▸ **What this task involves**
From the line containing "LS1: speaker 4R" to the final line of the material below, copy each line exactly, including both endpoints, and leave out all other lines.

========================

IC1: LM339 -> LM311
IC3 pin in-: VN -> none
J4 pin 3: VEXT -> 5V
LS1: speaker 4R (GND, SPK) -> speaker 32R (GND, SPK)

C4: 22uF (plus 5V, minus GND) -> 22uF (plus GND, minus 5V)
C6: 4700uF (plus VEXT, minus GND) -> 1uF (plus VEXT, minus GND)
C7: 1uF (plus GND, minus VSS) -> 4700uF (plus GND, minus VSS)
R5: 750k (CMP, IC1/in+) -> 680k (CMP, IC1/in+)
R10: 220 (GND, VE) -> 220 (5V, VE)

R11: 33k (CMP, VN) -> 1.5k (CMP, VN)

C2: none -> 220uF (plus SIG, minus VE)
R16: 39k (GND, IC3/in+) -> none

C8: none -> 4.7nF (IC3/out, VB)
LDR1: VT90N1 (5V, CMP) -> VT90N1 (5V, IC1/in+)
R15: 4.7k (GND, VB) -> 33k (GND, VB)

========================

▸ **Task output**
LS1: speaker 4R (GND, SPK) -> speaker 32R (GND, SPK)

C4: 22uF (plus 5V, minus GND) -> 22uF (plus GND, minus 5V)
C6: 4700uF (plus VEXT, minus GND) -> 1uF (plus VEXT, minus GND)
C7: 1uF (plus GND, minus VSS) -> 4700uF (plus GND, minus VSS)
R5: 750k (CMP, IC1/in+) -> 680k (CMP, IC1/in+)
R10: 220 (GND, VE) -> 220 (5V, VE)

R11: 33k (CMP, VN) -> 1.5k (CMP, VN)

C2: none -> 220uF (plus SIG, minus VE)
R16: 39k (GND, IC3/in+) -> none

C8: none -> 4.7nF (IC3/out, VB)
LDR1: VT90N1 (5V, CMP) -> VT90N1 (5V, IC1/in+)
R15: 4.7k (GND, VB) -> 33k (GND, VB)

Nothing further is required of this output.